INSTRUCTIONS FOR THE TASK >> Filter the lines below, keeping each one that holds "plus".

DATA LISTING >>

#####

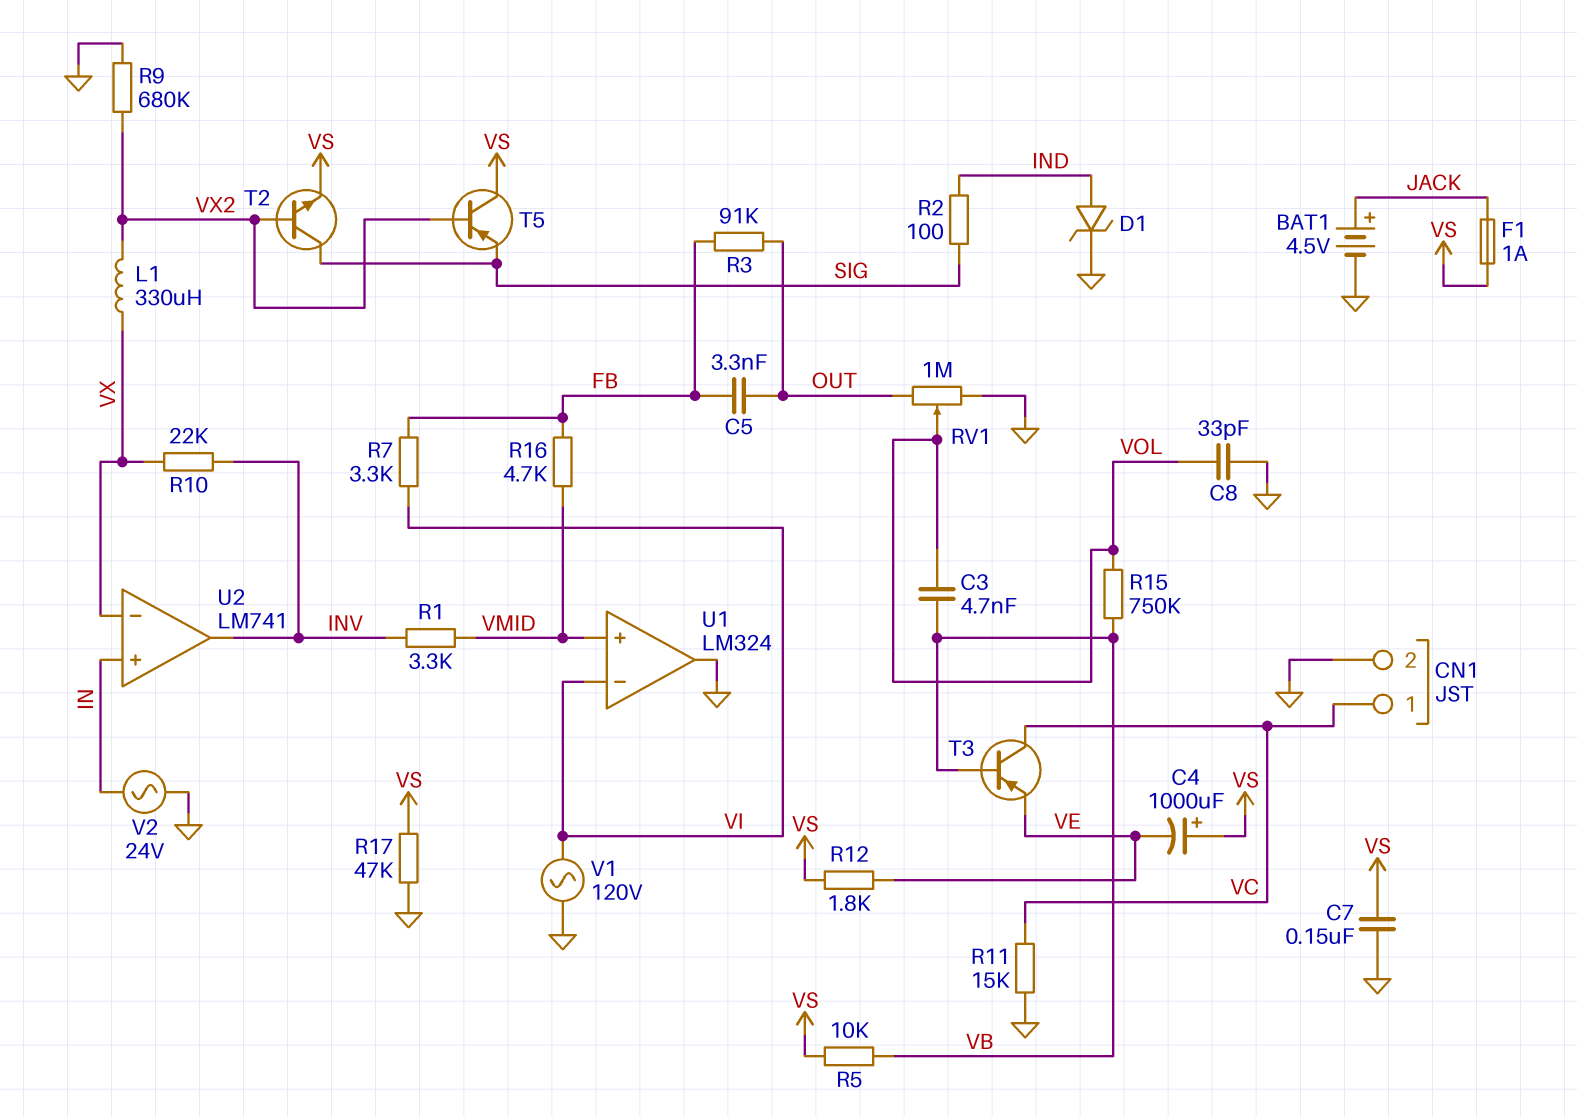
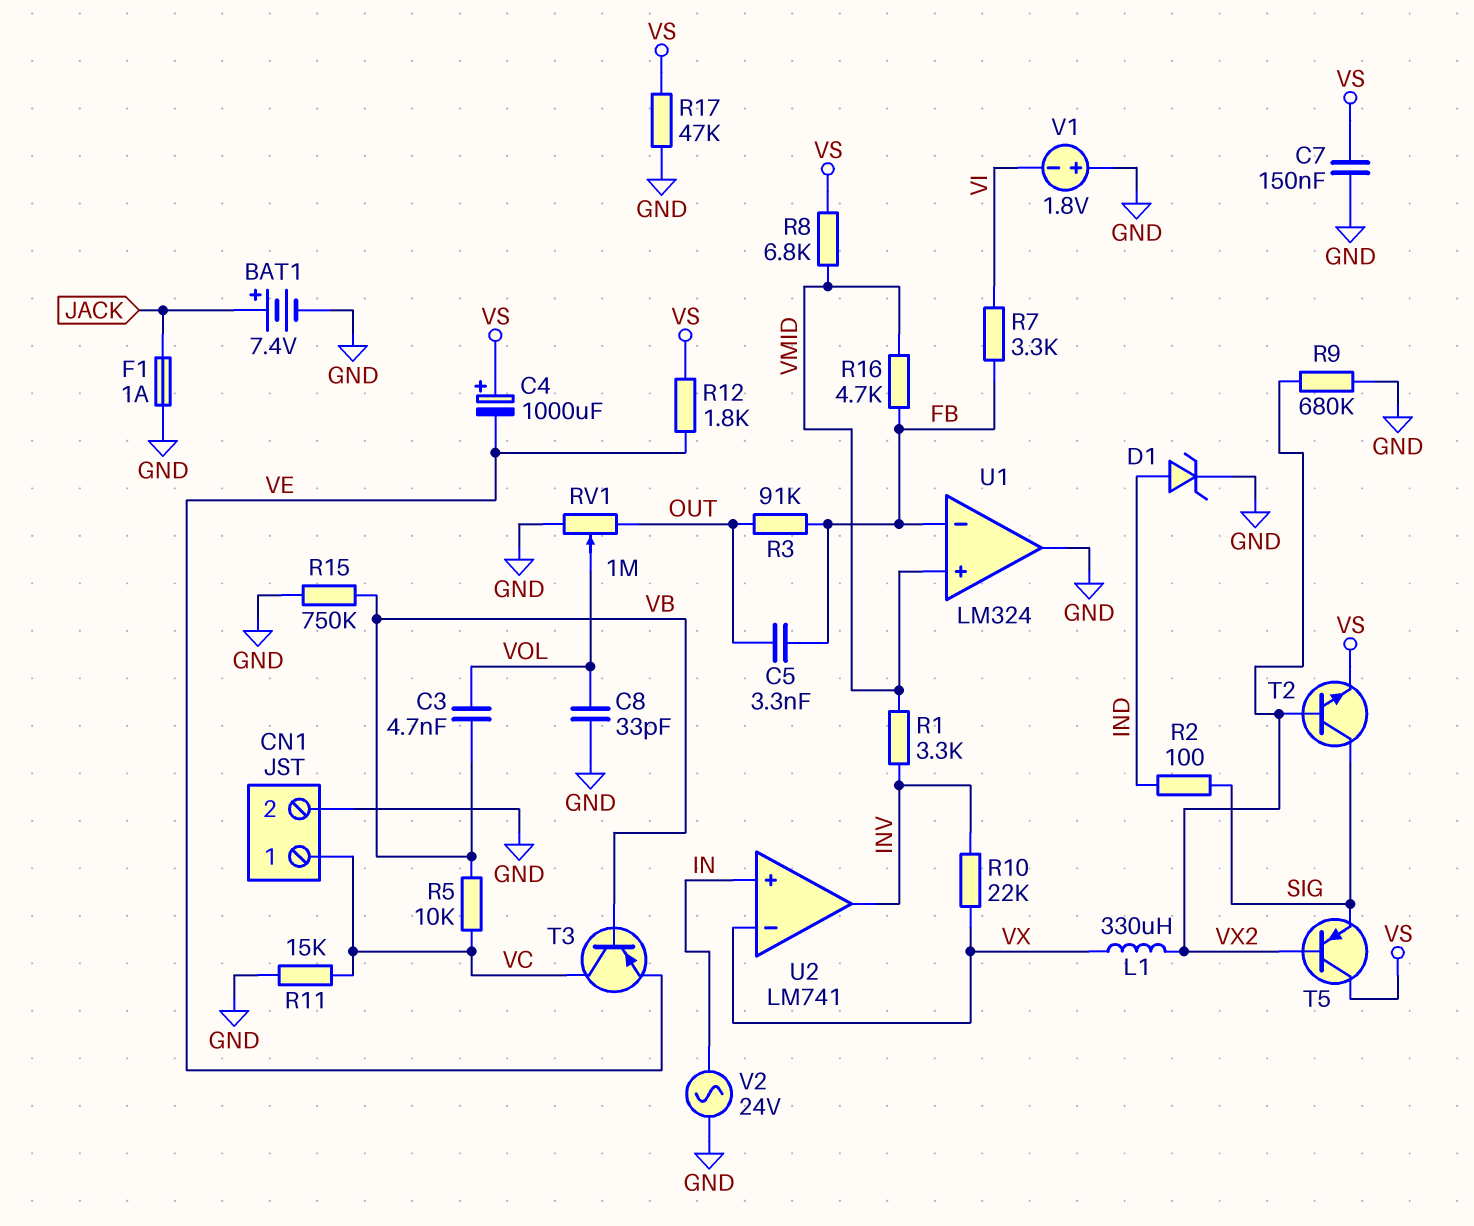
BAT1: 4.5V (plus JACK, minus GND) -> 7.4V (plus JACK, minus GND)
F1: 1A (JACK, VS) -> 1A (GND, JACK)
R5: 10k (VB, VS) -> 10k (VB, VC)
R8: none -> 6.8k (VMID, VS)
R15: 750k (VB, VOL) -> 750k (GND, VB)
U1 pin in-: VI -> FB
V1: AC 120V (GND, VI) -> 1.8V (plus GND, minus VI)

#####

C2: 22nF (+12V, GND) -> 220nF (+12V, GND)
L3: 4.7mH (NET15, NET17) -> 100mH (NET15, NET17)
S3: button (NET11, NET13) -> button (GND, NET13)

#####

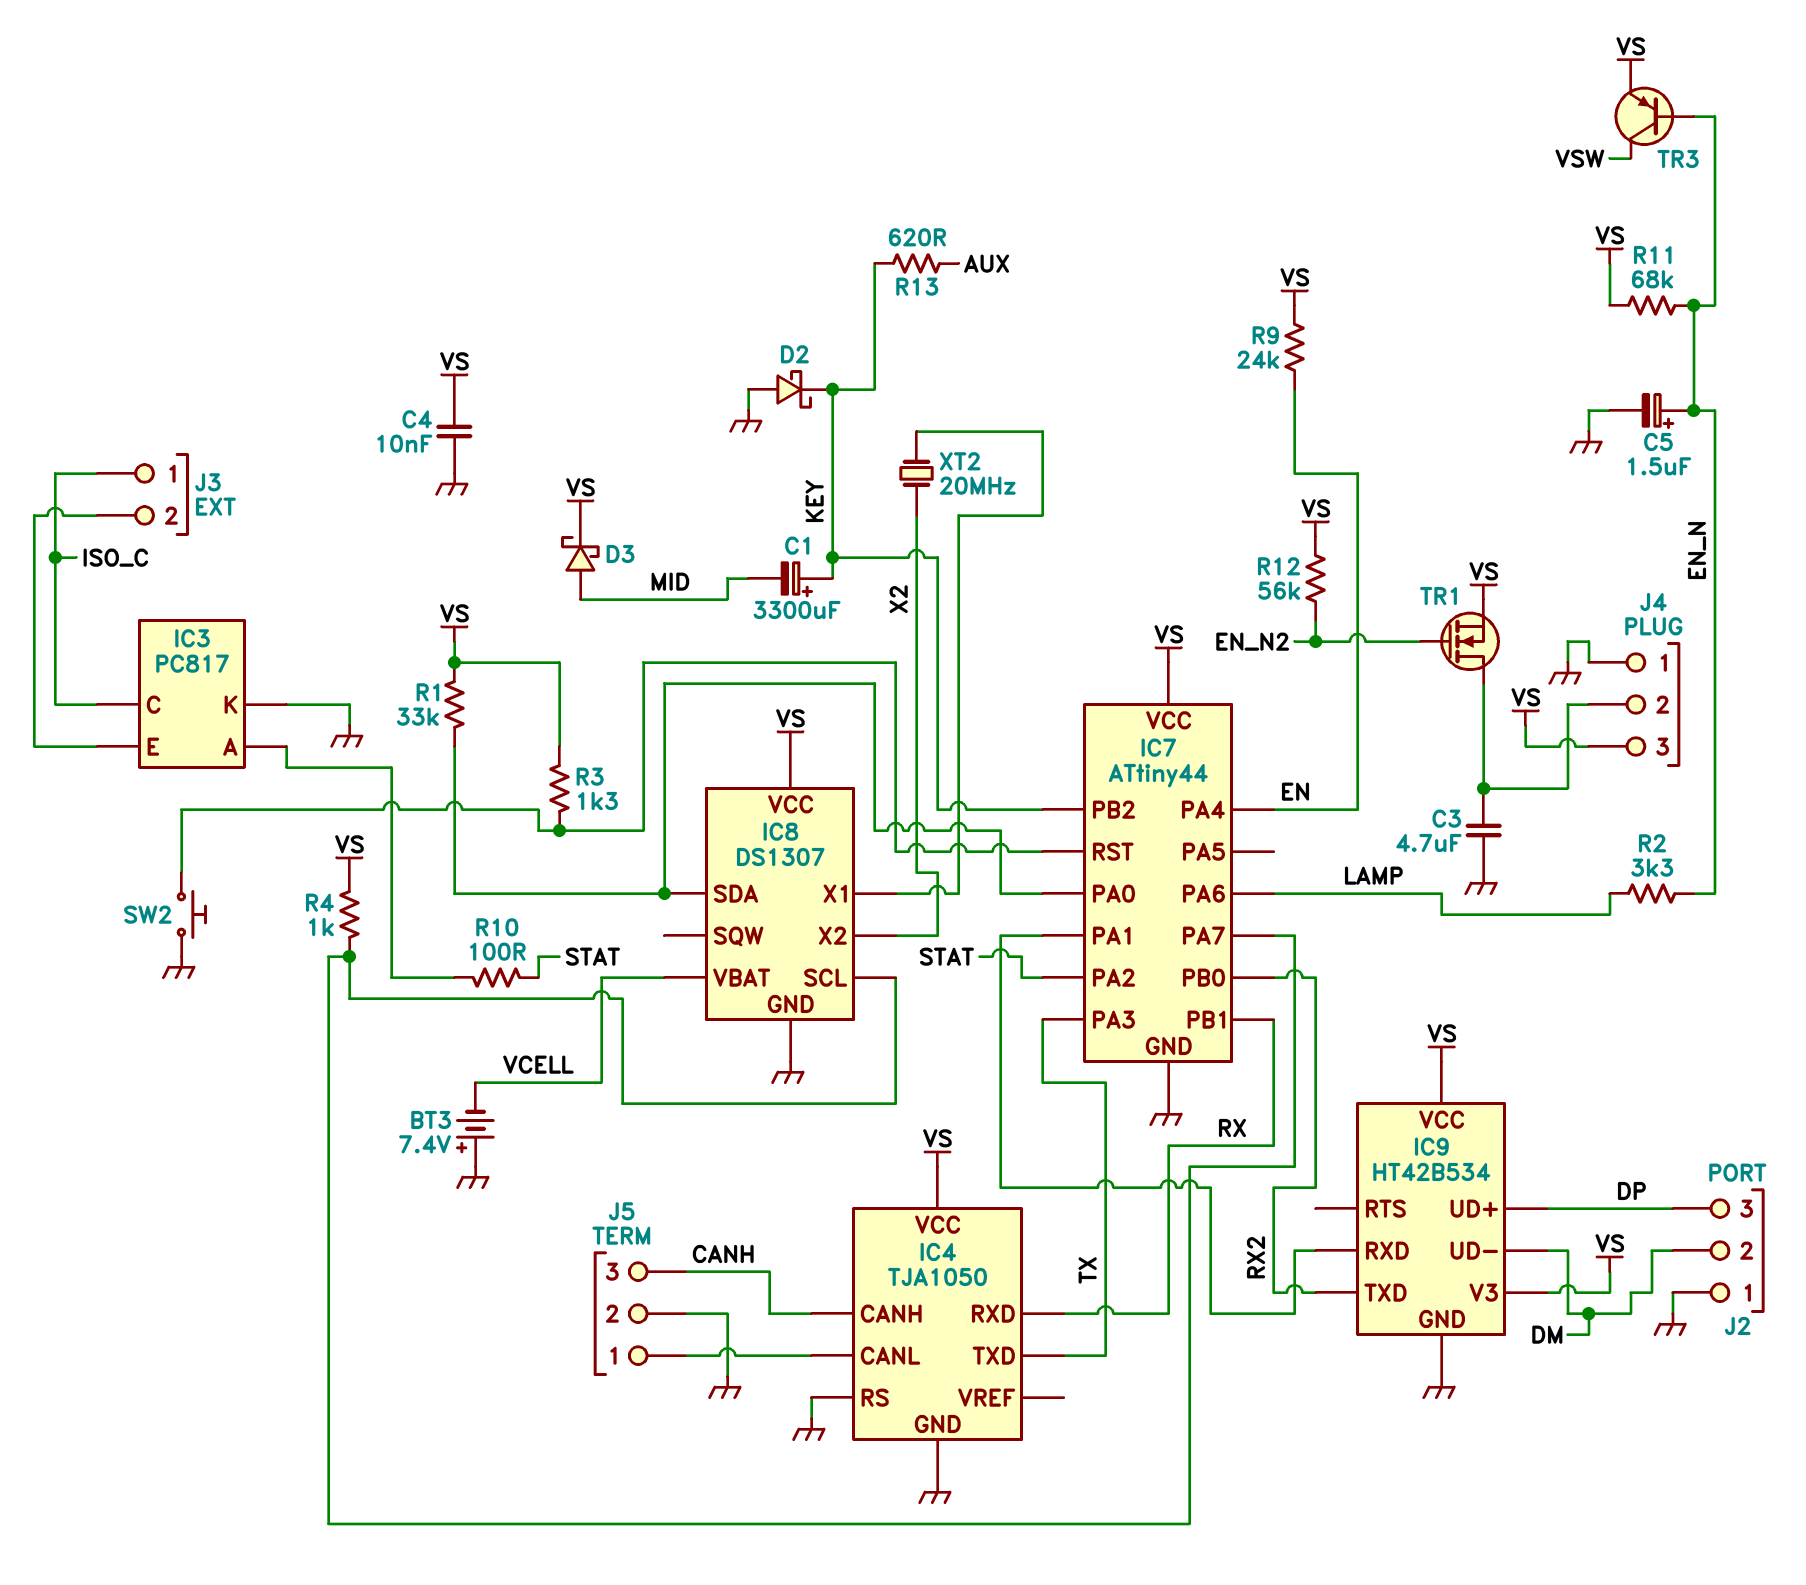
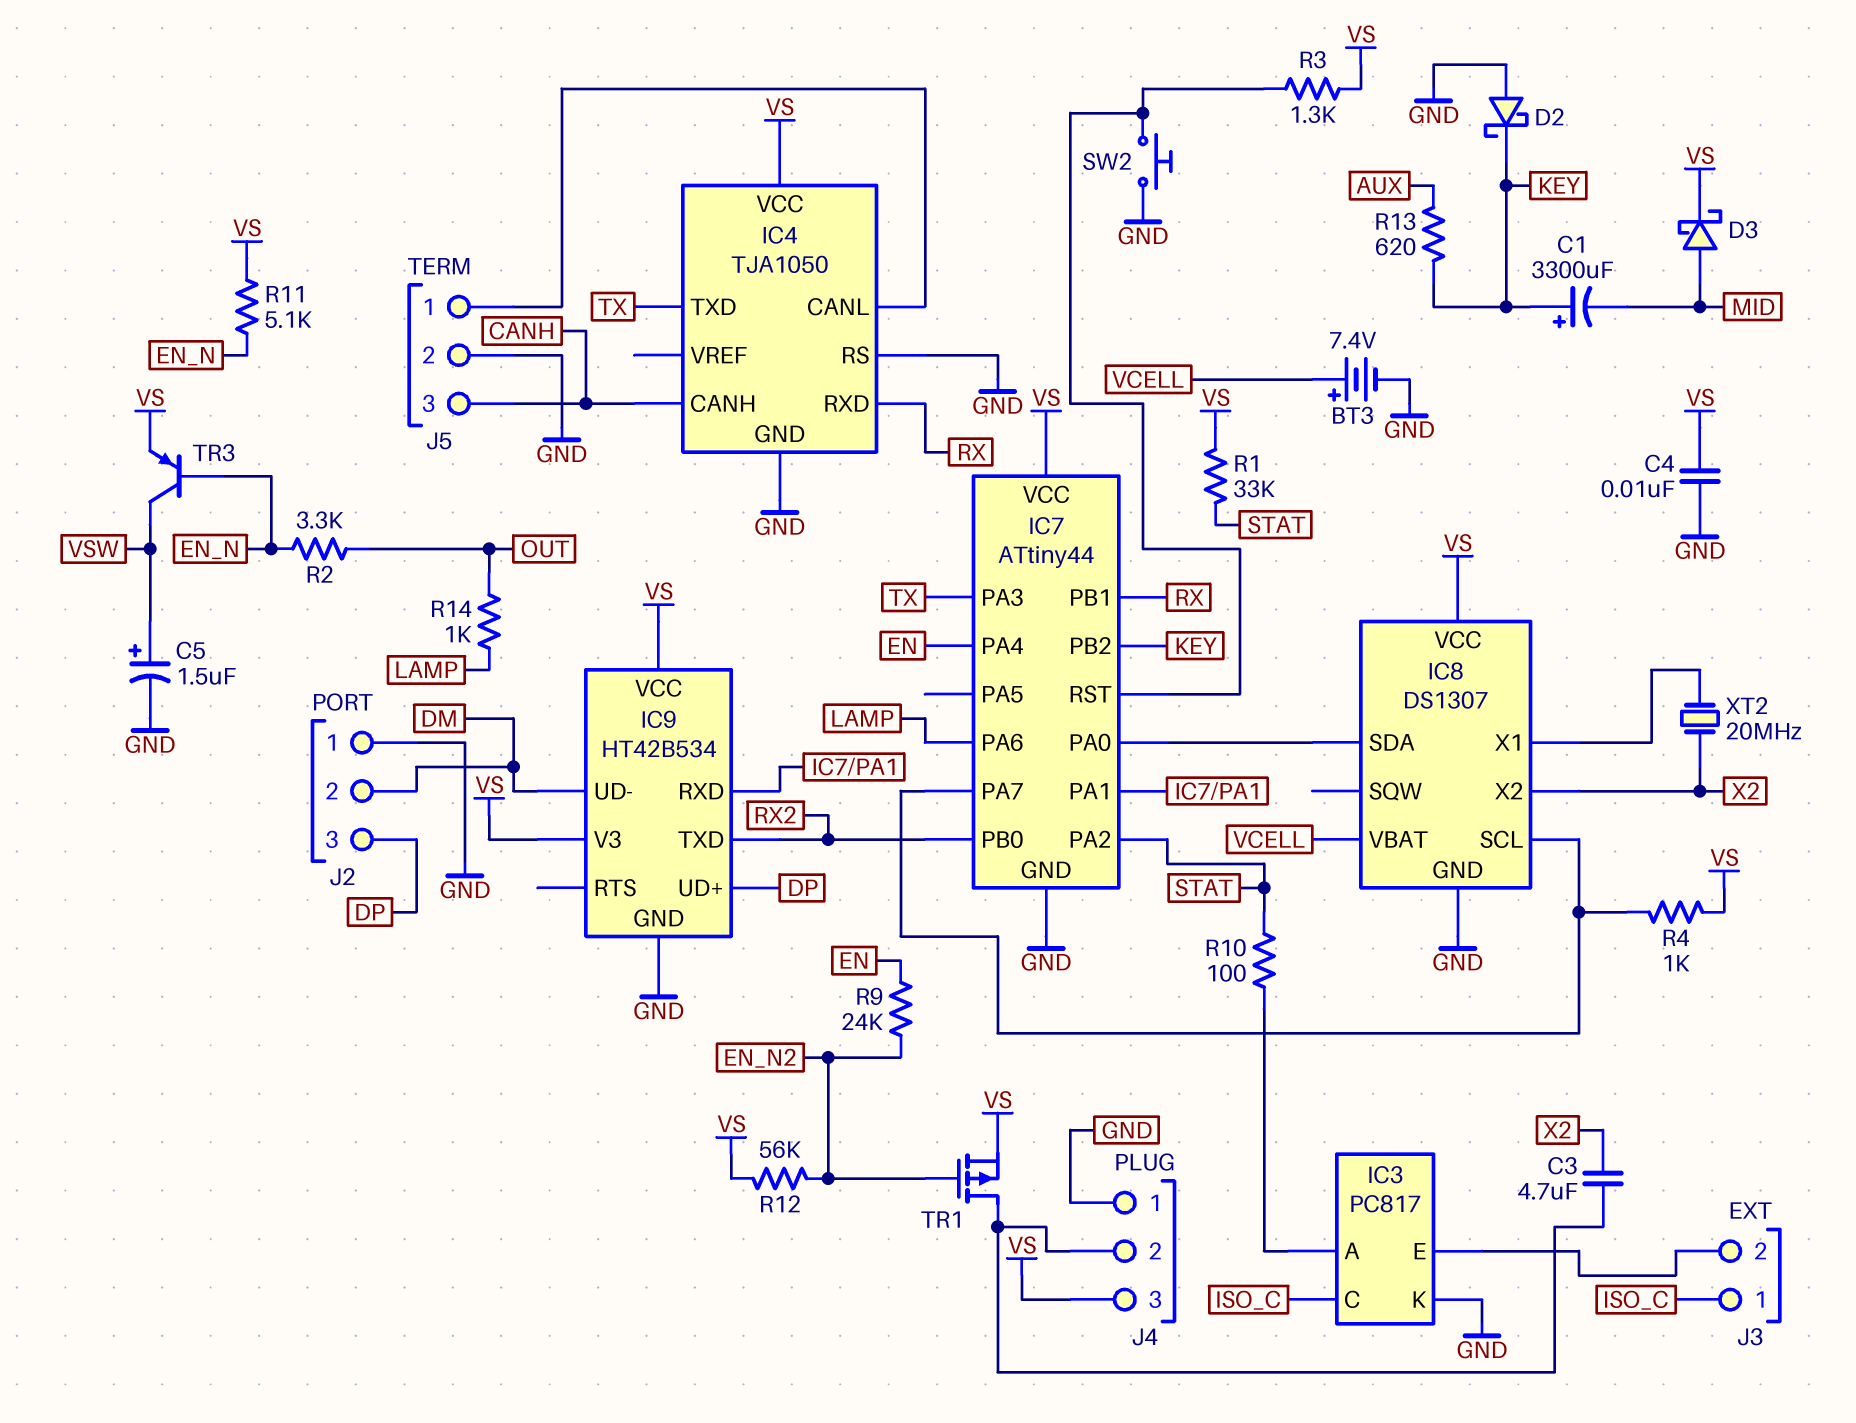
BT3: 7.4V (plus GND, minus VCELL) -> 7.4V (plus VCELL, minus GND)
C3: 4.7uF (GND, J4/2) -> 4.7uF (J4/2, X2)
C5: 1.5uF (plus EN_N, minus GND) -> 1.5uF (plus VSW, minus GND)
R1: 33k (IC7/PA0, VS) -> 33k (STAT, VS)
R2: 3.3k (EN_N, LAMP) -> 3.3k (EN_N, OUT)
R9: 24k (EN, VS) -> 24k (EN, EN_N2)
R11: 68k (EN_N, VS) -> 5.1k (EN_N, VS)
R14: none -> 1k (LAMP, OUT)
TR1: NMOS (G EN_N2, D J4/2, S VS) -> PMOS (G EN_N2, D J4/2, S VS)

#####

WRITTEN SOLUTION >>
BAT1: 4.5V (plus JACK, minus GND) -> 7.4V (plus JACK, minus GND)
V1: AC 120V (GND, VI) -> 1.8V (plus GND, minus VI)
BT3: 7.4V (plus GND, minus VCELL) -> 7.4V (plus VCELL, minus GND)
C5: 1.5uF (plus EN_N, minus GND) -> 1.5uF (plus VSW, minus GND)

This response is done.